What the exercise asks :: Among the records that follow, set down only the lines from the one containing "U116: NAND 74LS00" to the one containing "U105: NOT 74HC04", both included, exactly.

Collected data

----------------------------------------

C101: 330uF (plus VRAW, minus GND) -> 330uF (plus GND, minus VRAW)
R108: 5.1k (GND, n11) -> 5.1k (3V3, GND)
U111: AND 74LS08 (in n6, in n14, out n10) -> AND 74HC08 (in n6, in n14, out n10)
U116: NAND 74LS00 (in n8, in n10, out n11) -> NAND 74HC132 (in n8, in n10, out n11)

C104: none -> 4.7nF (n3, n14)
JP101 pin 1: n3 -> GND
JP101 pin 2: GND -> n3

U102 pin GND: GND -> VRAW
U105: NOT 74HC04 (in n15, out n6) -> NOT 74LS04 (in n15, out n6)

----------------------------------------

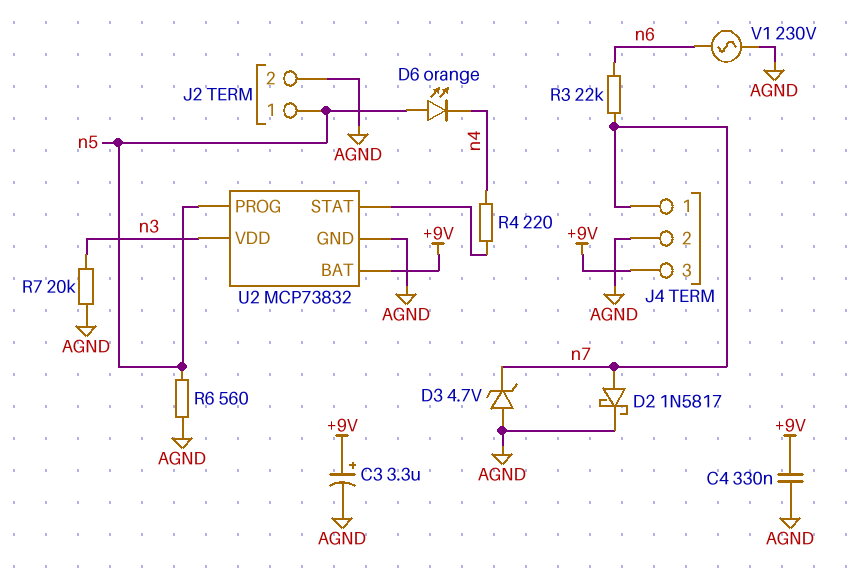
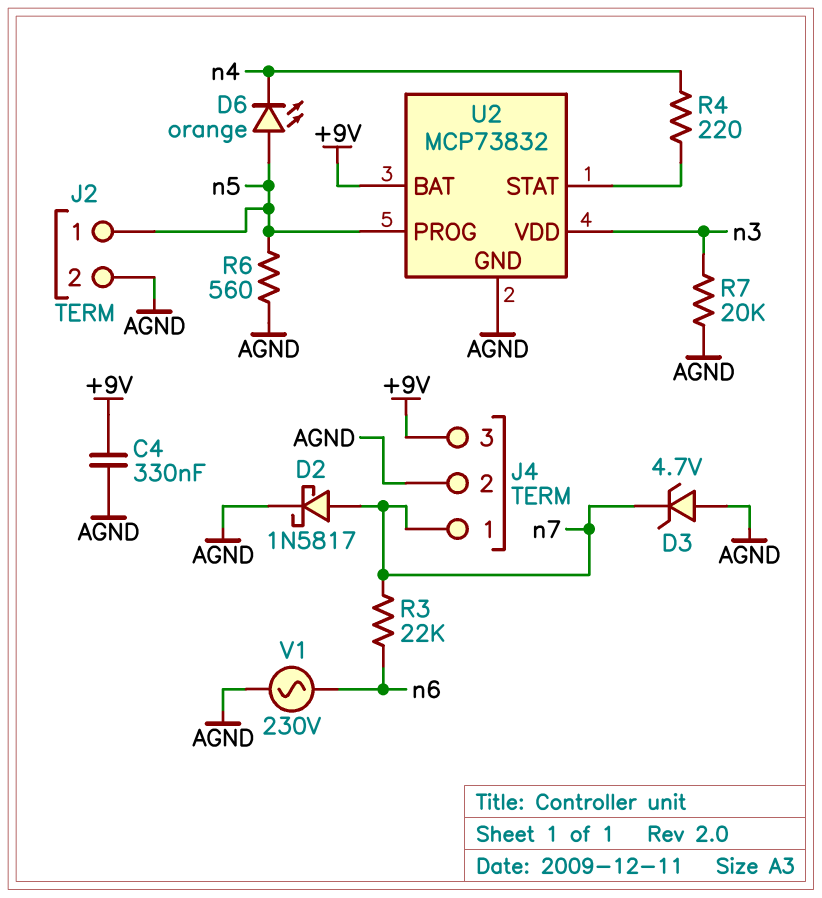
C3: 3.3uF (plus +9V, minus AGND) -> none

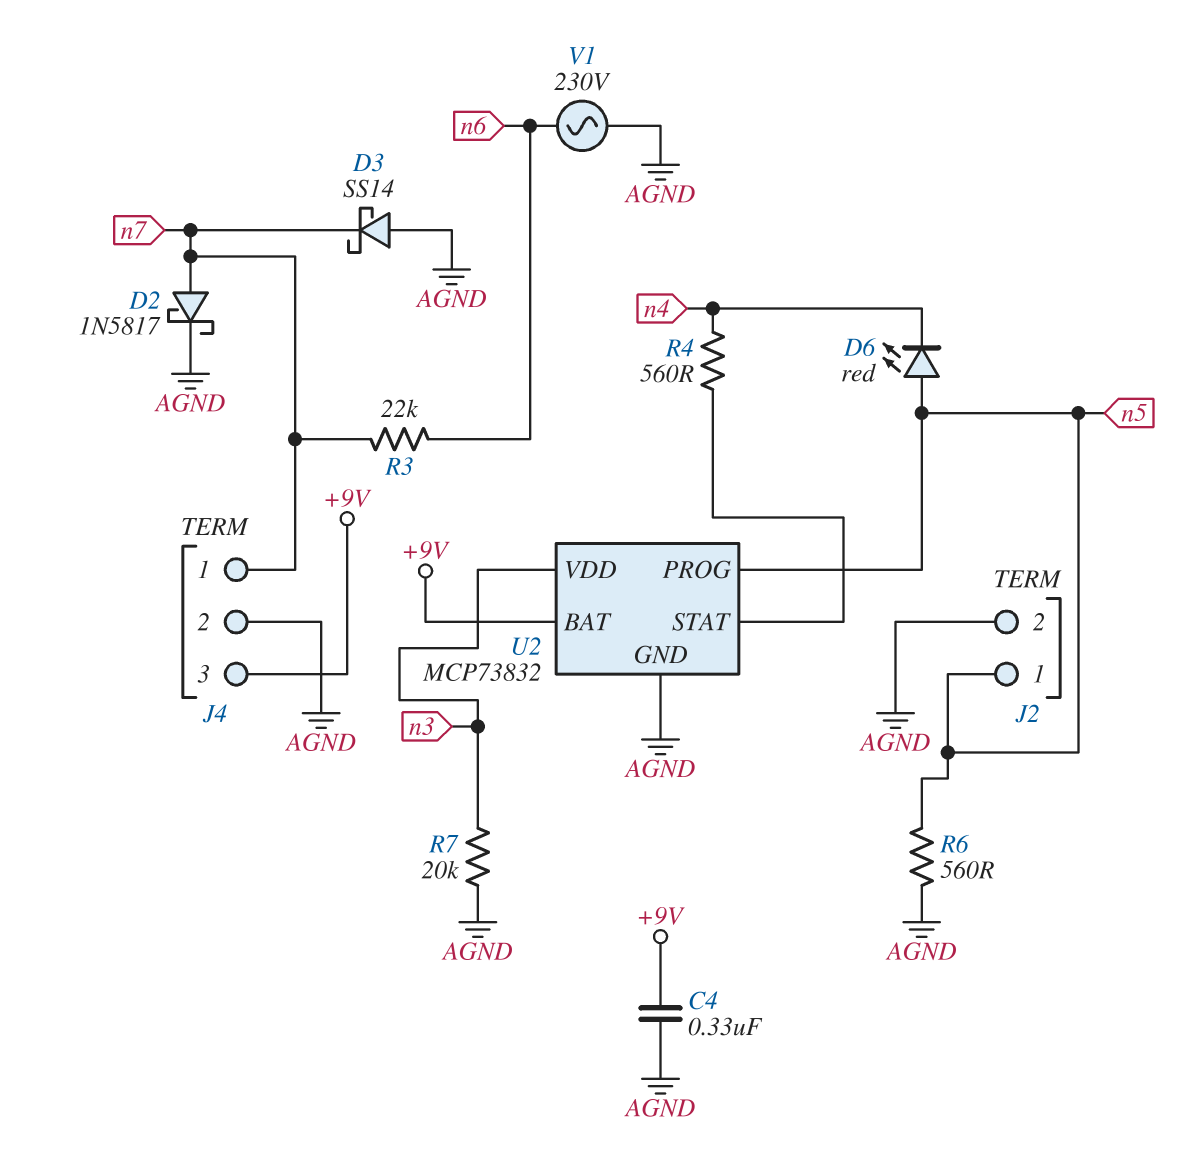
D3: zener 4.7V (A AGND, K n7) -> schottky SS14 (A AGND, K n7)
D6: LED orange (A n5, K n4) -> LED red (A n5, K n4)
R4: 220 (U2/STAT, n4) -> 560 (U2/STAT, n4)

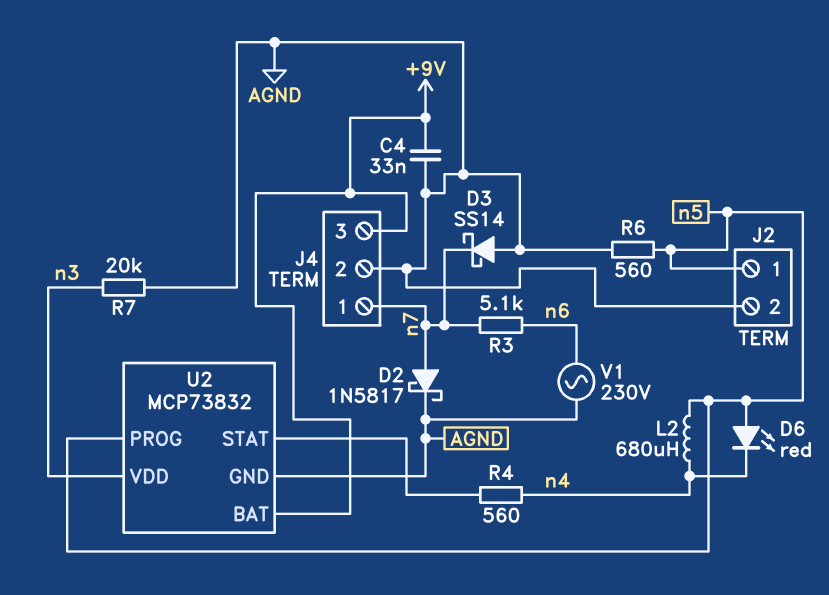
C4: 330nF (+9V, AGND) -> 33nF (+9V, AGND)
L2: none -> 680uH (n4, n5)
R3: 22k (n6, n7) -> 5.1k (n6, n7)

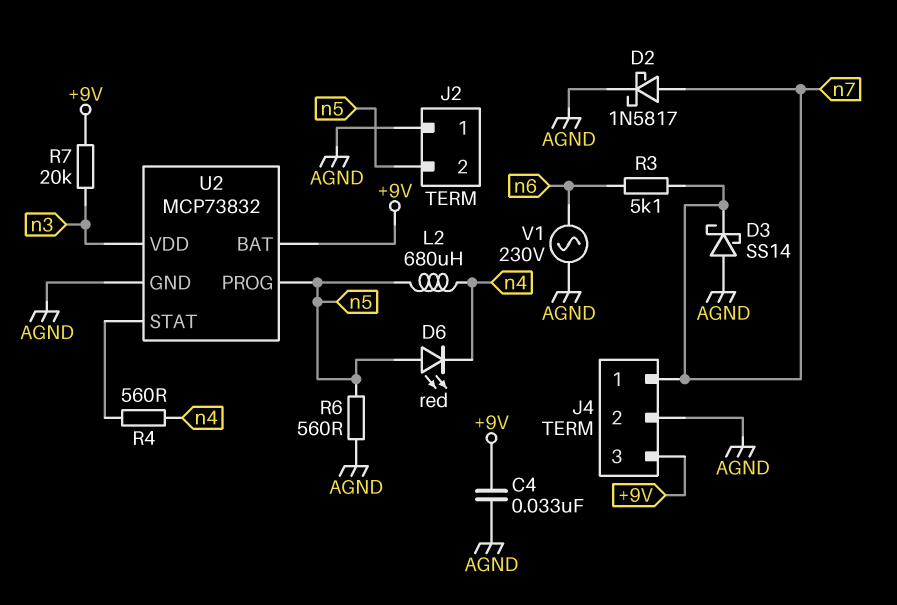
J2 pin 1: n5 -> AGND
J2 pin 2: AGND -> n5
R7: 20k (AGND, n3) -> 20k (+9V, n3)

----------------------------------------

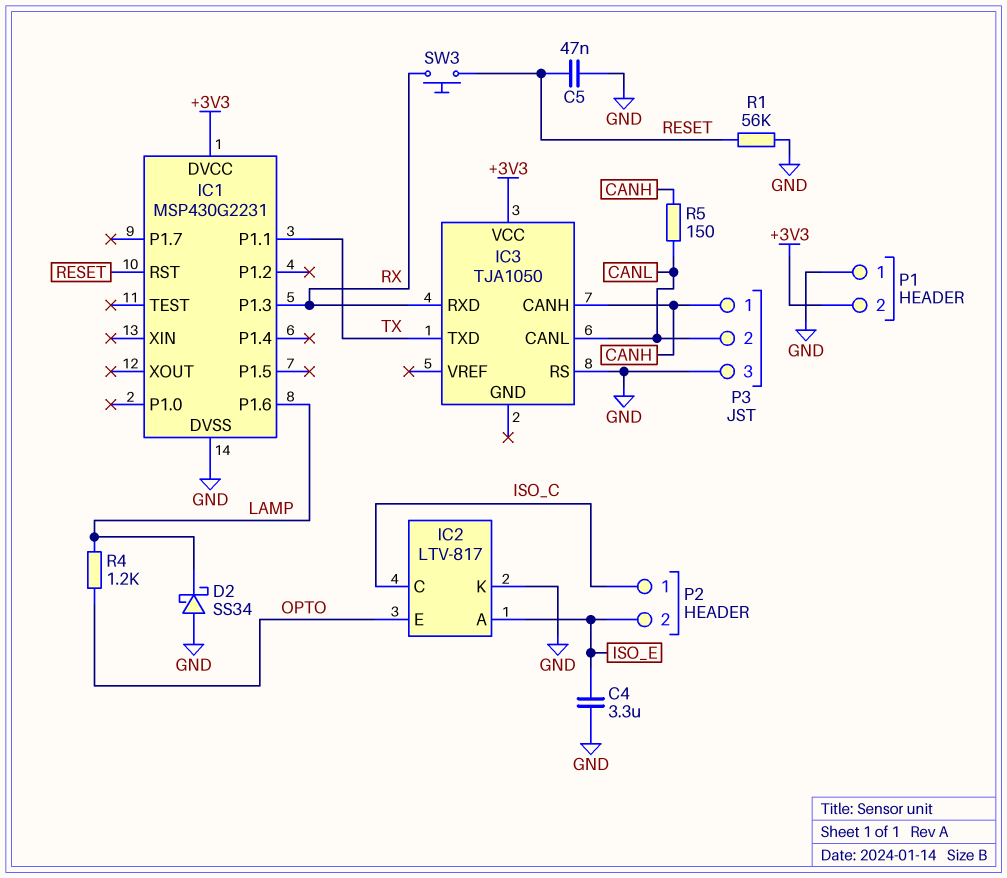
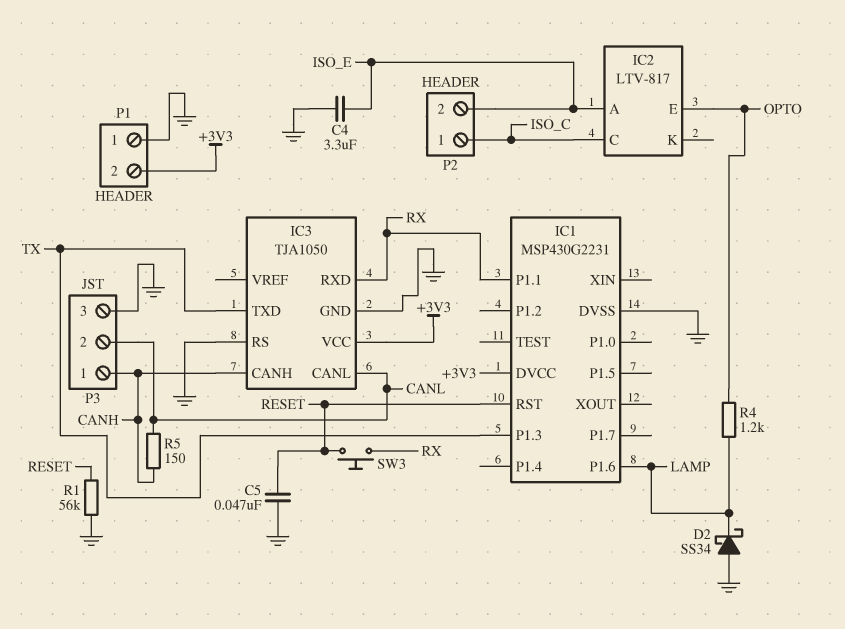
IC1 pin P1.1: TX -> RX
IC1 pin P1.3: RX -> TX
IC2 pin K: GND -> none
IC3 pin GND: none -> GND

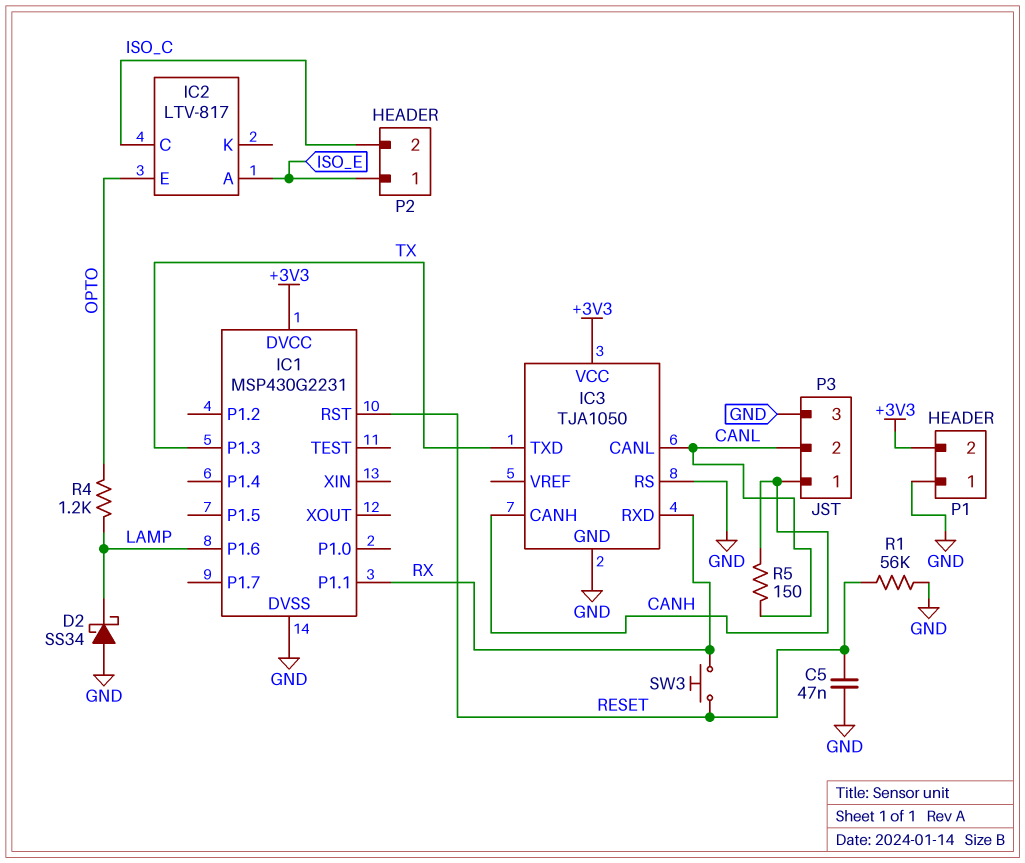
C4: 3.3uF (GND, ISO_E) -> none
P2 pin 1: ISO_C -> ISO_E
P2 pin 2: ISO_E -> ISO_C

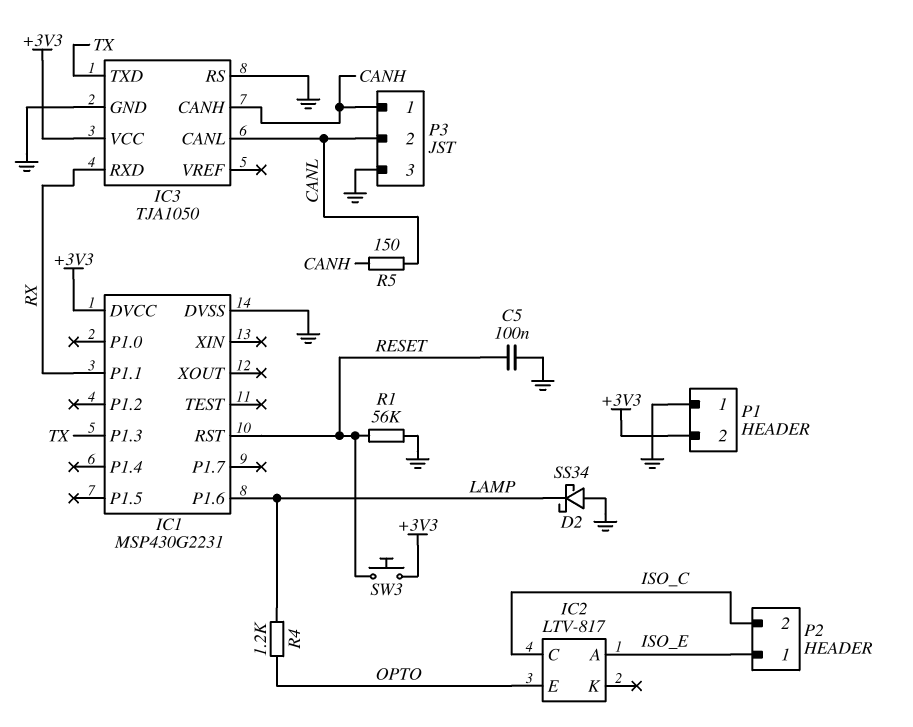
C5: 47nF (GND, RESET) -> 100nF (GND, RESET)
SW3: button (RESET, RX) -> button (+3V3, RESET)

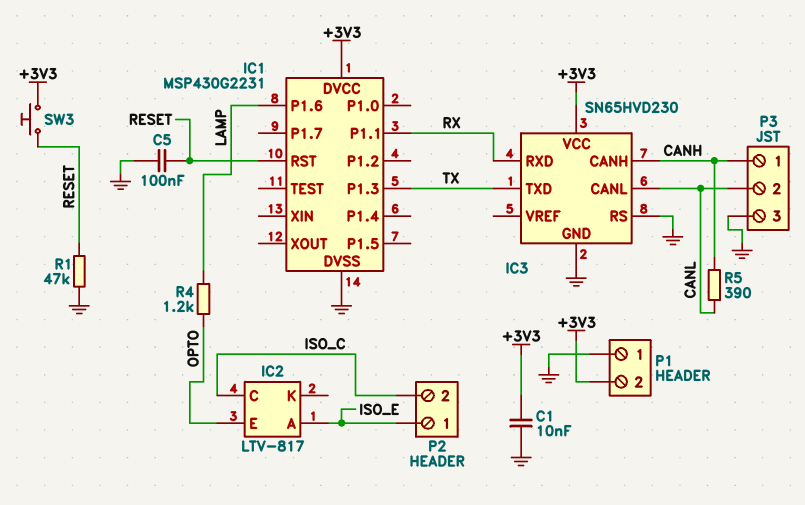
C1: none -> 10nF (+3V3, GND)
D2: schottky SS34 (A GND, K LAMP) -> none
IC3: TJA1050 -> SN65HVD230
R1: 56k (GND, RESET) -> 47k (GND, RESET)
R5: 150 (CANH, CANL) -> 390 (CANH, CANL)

----------------------------------------

Problem solution ::
U116: NAND 74LS00 (in n8, in n10, out n11) -> NAND 74HC132 (in n8, in n10, out n11)

C104: none -> 4.7nF (n3, n14)
JP101 pin 1: n3 -> GND
JP101 pin 2: GND -> n3

U102 pin GND: GND -> VRAW
U105: NOT 74HC04 (in n15, out n6) -> NOT 74LS04 (in n15, out n6)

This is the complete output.